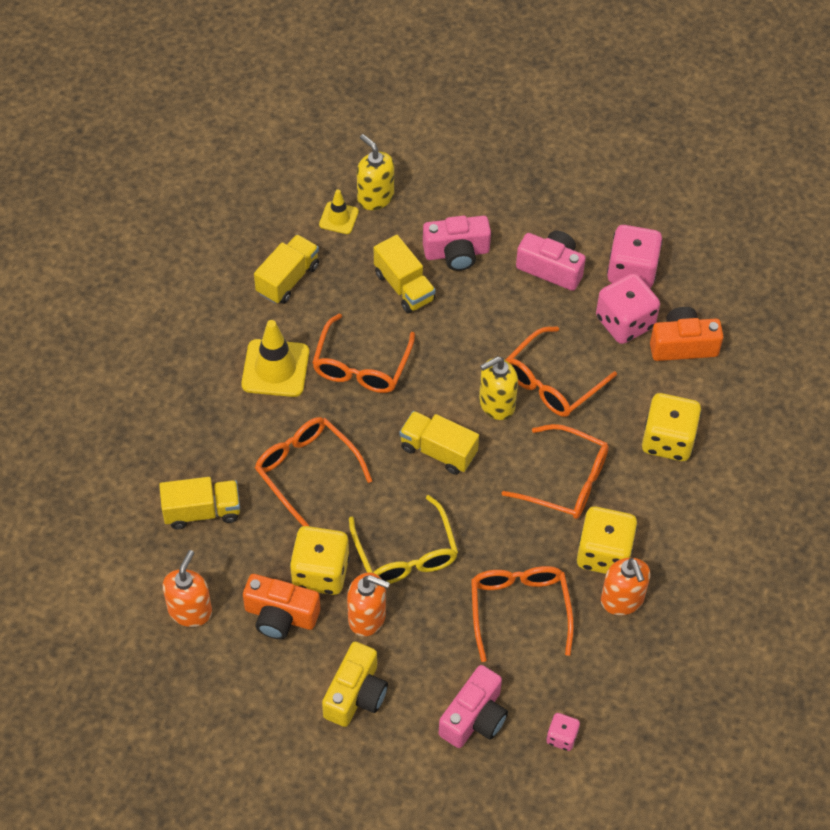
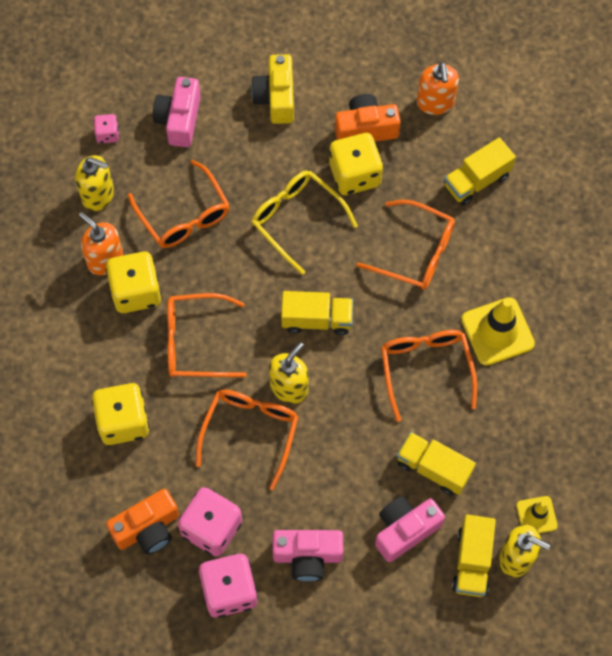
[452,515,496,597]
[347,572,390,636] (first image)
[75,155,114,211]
_ _ _ _ _
◆ ACTIVITY
Line by line, write out the material exactly, leaving the images out.

◆ WRITTEN RESPONSE
[452,515,496,597]
[347,572,390,636] (first image)
[75,155,114,211]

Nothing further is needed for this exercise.